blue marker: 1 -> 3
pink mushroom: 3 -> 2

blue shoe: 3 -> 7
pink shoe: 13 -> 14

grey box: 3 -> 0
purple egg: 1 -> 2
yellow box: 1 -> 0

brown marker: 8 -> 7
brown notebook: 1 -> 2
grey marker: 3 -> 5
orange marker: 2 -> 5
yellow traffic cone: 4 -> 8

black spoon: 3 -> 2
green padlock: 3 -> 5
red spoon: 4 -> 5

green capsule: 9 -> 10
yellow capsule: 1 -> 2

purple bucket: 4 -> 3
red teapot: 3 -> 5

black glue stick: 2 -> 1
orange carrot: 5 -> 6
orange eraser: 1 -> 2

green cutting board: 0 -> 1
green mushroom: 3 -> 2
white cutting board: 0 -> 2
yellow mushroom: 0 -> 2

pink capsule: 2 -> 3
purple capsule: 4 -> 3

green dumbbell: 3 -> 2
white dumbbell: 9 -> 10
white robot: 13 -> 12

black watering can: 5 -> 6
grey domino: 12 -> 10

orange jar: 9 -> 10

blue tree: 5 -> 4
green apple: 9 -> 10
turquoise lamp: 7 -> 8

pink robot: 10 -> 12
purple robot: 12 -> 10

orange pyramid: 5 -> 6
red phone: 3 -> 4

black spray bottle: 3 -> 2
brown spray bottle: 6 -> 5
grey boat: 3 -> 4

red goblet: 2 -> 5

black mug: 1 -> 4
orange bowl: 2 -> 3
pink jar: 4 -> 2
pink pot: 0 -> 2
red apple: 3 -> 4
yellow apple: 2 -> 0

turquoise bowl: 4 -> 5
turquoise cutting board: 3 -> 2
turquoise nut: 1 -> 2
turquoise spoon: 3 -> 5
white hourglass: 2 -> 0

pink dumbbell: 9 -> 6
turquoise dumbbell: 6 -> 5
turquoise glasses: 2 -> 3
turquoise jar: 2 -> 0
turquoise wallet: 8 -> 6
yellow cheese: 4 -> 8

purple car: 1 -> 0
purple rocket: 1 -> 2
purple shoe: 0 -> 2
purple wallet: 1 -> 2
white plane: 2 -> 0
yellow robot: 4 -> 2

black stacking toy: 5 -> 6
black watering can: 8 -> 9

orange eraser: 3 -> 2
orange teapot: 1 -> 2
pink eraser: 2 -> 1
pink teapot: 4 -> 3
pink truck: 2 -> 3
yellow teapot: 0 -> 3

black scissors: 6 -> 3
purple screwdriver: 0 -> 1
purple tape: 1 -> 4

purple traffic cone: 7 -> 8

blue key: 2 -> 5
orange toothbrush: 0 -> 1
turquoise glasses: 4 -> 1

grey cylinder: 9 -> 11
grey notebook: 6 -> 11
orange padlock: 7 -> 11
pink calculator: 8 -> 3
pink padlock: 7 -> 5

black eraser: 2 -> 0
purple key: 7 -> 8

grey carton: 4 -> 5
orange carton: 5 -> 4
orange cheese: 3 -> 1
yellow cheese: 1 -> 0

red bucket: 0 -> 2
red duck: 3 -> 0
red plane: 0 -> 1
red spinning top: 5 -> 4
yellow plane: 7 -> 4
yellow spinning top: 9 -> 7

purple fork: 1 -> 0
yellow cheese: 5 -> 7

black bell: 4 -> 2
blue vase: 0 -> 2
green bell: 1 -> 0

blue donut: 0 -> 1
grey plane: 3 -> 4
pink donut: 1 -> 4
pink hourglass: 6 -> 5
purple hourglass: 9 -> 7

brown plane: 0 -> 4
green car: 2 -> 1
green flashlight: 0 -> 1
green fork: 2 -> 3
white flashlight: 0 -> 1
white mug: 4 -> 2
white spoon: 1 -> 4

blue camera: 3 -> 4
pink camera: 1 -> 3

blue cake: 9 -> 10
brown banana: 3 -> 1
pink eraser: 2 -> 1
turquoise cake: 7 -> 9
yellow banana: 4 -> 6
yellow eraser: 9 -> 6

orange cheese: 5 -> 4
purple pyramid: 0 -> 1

-=-=-

Problem requirements:
Retype exactly, please, each line from the line that contains "pink camera: 1 -> 3" through the last line of the entries above, with nothing added.

Task answer:
pink camera: 1 -> 3

blue cake: 9 -> 10
brown banana: 3 -> 1
pink eraser: 2 -> 1
turquoise cake: 7 -> 9
yellow banana: 4 -> 6
yellow eraser: 9 -> 6

orange cheese: 5 -> 4
purple pyramid: 0 -> 1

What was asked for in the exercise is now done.